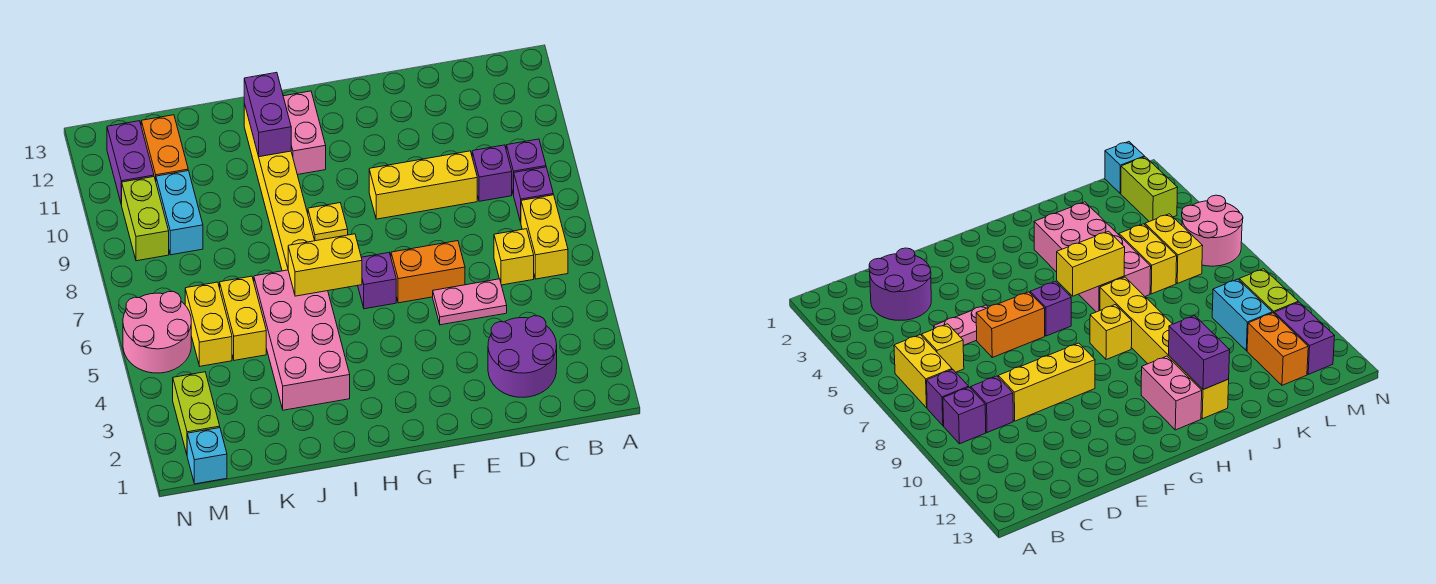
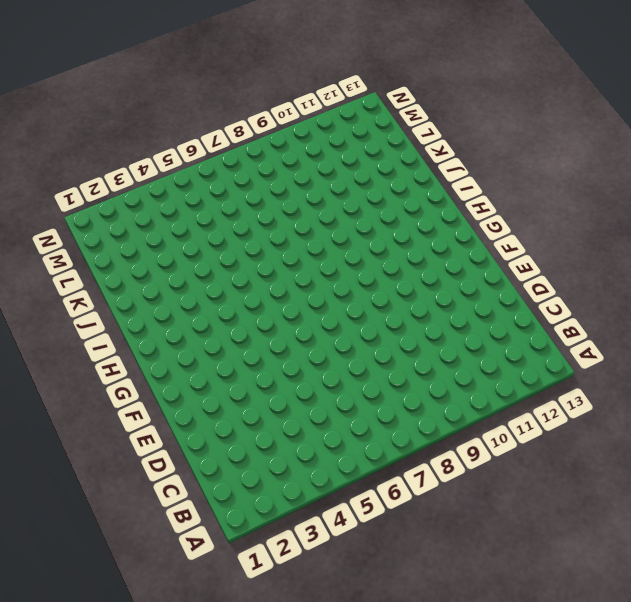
none -> yellow brick B6:B7 level 1
none -> purple brick B8 level 1
none -> purple brick B9 level 1

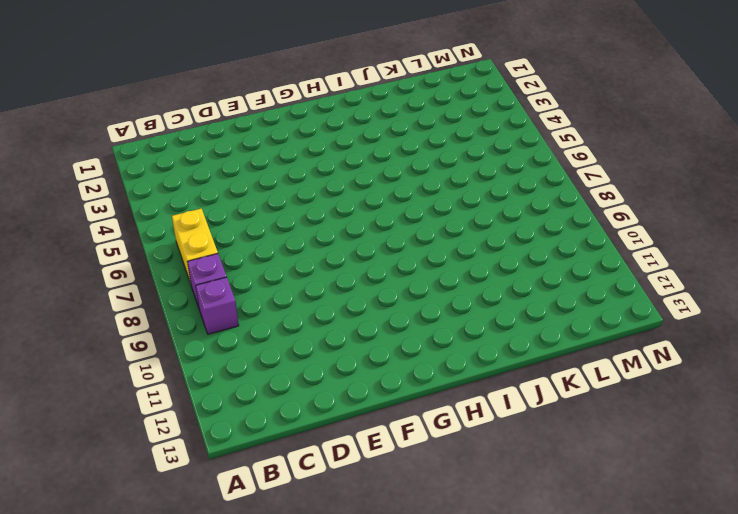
none -> purple round brick C2:D3 level 1
none -> yellow brick C6 level 1
none -> purple brick C9 level 1

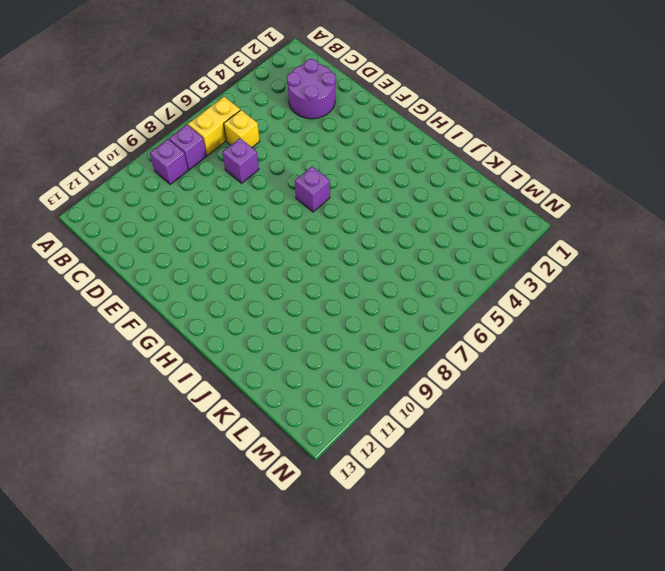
purple brick D7 level 1 -> purple brick C9 level 1
none -> pink plate D5:E5 level 1
none -> yellow brick D9:F9 level 1
none -> orange brick E6:F6 level 1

:::::

Activity: Repeat the data exactly, dropping every picture it holds.

Answer to the problem:
none -> yellow brick B6:B7 level 1
none -> purple brick B8 level 1
none -> purple brick B9 level 1

none -> purple round brick C2:D3 level 1
none -> yellow brick C6 level 1
none -> purple brick C9 level 1

purple brick D7 level 1 -> purple brick C9 level 1
none -> pink plate D5:E5 level 1
none -> yellow brick D9:F9 level 1
none -> orange brick E6:F6 level 1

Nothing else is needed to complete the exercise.